**Task**
Answer with one number only, the count of lines in the material below that hold "none".

**Given data**
::::
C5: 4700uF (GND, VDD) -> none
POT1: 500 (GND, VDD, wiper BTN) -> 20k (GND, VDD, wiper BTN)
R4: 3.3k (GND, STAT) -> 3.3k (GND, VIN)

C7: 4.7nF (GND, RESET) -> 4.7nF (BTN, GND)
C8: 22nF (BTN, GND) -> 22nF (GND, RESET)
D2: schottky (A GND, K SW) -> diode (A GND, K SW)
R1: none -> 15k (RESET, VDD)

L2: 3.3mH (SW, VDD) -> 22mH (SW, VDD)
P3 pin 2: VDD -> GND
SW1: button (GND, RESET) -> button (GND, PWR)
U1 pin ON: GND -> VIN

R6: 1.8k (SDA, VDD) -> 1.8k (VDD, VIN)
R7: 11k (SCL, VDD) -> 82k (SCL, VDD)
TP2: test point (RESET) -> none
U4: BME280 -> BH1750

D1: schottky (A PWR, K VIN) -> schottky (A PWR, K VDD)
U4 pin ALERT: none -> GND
::::
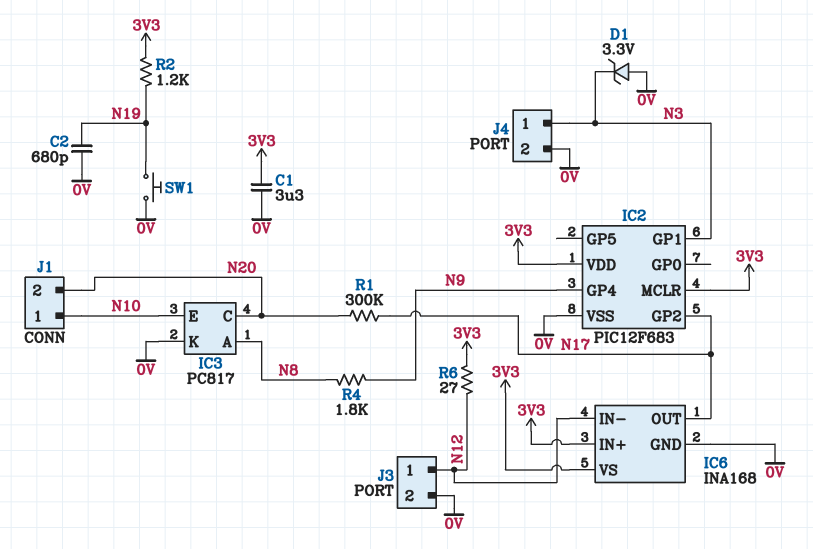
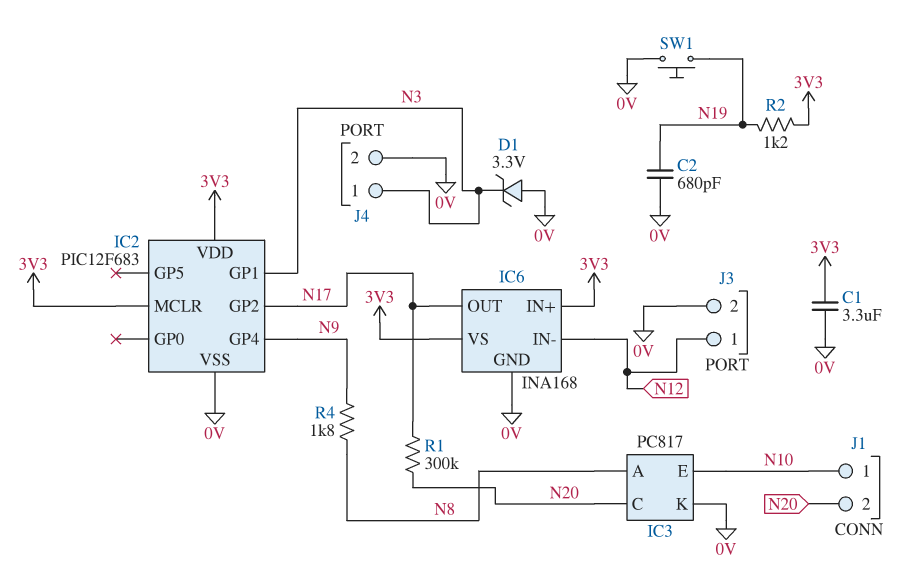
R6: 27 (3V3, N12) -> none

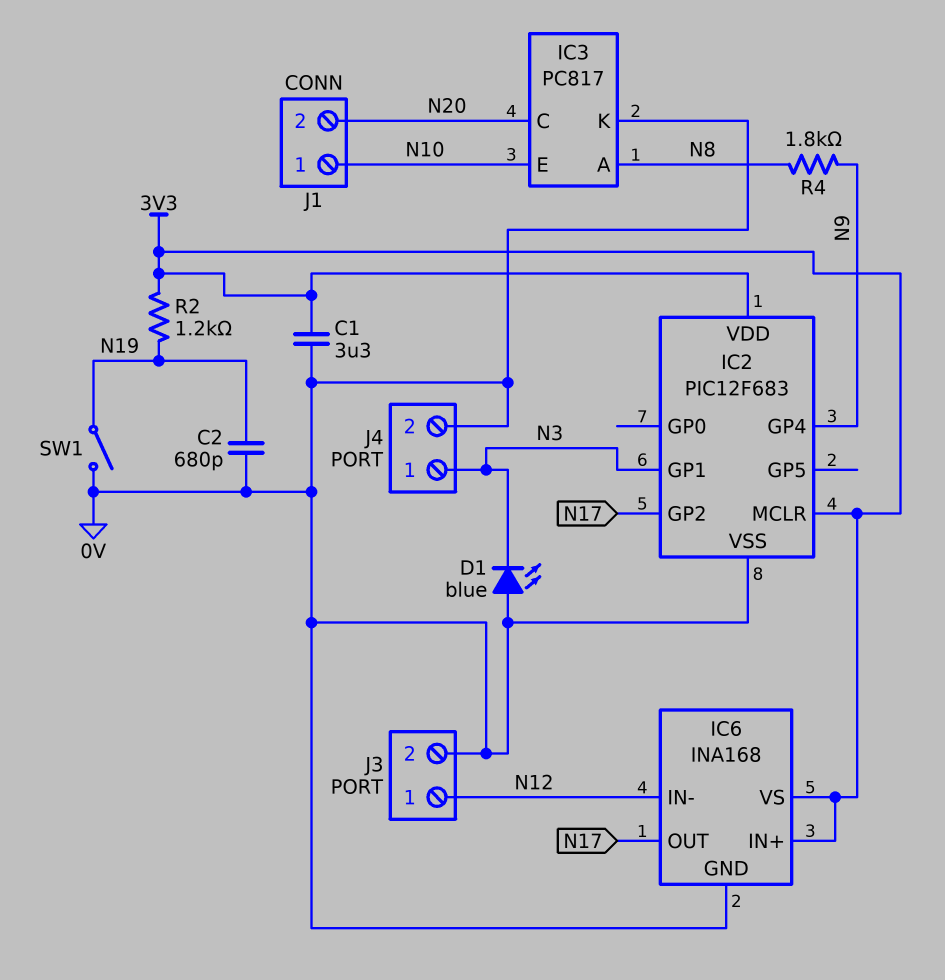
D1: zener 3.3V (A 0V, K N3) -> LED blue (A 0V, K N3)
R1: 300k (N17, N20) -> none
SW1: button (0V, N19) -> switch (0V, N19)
::::
**Result of this task**
6